(Extracted data entries)
┄┄┄┄┄┄

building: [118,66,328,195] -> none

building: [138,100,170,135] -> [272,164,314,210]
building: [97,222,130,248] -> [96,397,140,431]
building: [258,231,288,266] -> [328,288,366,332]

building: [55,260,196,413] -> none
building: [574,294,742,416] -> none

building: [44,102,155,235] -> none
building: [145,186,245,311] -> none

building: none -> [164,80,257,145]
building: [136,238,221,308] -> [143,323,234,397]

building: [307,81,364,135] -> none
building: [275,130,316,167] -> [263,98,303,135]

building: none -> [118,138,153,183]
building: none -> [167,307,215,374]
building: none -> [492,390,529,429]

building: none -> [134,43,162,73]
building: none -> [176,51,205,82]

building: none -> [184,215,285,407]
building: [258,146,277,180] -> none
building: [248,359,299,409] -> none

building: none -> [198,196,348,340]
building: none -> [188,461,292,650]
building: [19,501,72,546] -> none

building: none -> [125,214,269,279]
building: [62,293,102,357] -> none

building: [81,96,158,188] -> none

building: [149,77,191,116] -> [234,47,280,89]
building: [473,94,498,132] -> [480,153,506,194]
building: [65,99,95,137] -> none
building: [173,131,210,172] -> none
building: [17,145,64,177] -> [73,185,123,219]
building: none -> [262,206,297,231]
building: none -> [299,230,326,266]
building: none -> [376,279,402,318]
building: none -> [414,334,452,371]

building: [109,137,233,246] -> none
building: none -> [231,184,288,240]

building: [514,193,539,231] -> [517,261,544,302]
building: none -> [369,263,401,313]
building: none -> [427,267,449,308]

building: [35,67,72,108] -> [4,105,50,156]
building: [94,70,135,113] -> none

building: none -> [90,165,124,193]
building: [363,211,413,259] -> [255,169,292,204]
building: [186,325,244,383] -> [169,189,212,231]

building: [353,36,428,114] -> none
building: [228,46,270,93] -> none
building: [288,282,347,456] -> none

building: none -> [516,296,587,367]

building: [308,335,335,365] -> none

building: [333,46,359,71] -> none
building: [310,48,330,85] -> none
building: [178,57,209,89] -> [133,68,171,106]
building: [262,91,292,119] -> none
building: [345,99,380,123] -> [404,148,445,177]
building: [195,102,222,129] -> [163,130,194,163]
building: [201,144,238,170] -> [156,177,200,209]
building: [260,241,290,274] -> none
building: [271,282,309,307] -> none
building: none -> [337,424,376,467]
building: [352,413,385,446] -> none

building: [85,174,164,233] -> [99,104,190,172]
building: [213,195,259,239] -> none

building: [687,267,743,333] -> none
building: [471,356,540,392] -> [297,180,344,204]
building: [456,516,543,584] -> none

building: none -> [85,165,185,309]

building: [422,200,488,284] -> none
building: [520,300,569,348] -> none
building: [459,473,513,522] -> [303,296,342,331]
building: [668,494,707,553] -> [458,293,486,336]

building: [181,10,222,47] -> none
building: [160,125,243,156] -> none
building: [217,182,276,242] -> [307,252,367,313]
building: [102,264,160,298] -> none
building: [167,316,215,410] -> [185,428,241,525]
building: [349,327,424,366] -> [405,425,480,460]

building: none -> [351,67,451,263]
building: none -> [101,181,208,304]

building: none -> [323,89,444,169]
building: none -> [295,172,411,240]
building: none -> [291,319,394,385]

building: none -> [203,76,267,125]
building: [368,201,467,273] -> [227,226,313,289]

┄┄┄┄┄┄

Repeat every record, exactly as written.

building: [118,66,328,195] -> none

building: [138,100,170,135] -> [272,164,314,210]
building: [97,222,130,248] -> [96,397,140,431]
building: [258,231,288,266] -> [328,288,366,332]

building: [55,260,196,413] -> none
building: [574,294,742,416] -> none

building: [44,102,155,235] -> none
building: [145,186,245,311] -> none

building: none -> [164,80,257,145]
building: [136,238,221,308] -> [143,323,234,397]

building: [307,81,364,135] -> none
building: [275,130,316,167] -> [263,98,303,135]

building: none -> [118,138,153,183]
building: none -> [167,307,215,374]
building: none -> [492,390,529,429]

building: none -> [134,43,162,73]
building: none -> [176,51,205,82]

building: none -> [184,215,285,407]
building: [258,146,277,180] -> none
building: [248,359,299,409] -> none

building: none -> [198,196,348,340]
building: none -> [188,461,292,650]
building: [19,501,72,546] -> none

building: none -> [125,214,269,279]
building: [62,293,102,357] -> none

building: [81,96,158,188] -> none

building: [149,77,191,116] -> [234,47,280,89]
building: [473,94,498,132] -> [480,153,506,194]
building: [65,99,95,137] -> none
building: [173,131,210,172] -> none
building: [17,145,64,177] -> [73,185,123,219]
building: none -> [262,206,297,231]
building: none -> [299,230,326,266]
building: none -> [376,279,402,318]
building: none -> [414,334,452,371]

building: [109,137,233,246] -> none
building: none -> [231,184,288,240]

building: [514,193,539,231] -> [517,261,544,302]
building: none -> [369,263,401,313]
building: none -> [427,267,449,308]

building: [35,67,72,108] -> [4,105,50,156]
building: [94,70,135,113] -> none

building: none -> [90,165,124,193]
building: [363,211,413,259] -> [255,169,292,204]
building: [186,325,244,383] -> [169,189,212,231]

building: [353,36,428,114] -> none
building: [228,46,270,93] -> none
building: [288,282,347,456] -> none

building: none -> [516,296,587,367]

building: [308,335,335,365] -> none

building: [333,46,359,71] -> none
building: [310,48,330,85] -> none
building: [178,57,209,89] -> [133,68,171,106]
building: [262,91,292,119] -> none
building: [345,99,380,123] -> [404,148,445,177]
building: [195,102,222,129] -> [163,130,194,163]
building: [201,144,238,170] -> [156,177,200,209]
building: [260,241,290,274] -> none
building: [271,282,309,307] -> none
building: none -> [337,424,376,467]
building: [352,413,385,446] -> none

building: [85,174,164,233] -> [99,104,190,172]
building: [213,195,259,239] -> none

building: [687,267,743,333] -> none
building: [471,356,540,392] -> [297,180,344,204]
building: [456,516,543,584] -> none

building: none -> [85,165,185,309]

building: [422,200,488,284] -> none
building: [520,300,569,348] -> none
building: [459,473,513,522] -> [303,296,342,331]
building: [668,494,707,553] -> [458,293,486,336]

building: [181,10,222,47] -> none
building: [160,125,243,156] -> none
building: [217,182,276,242] -> [307,252,367,313]
building: [102,264,160,298] -> none
building: [167,316,215,410] -> [185,428,241,525]
building: [349,327,424,366] -> [405,425,480,460]

building: none -> [351,67,451,263]
building: none -> [101,181,208,304]

building: none -> [323,89,444,169]
building: none -> [295,172,411,240]
building: none -> [291,319,394,385]

building: none -> [203,76,267,125]
building: [368,201,467,273] -> [227,226,313,289]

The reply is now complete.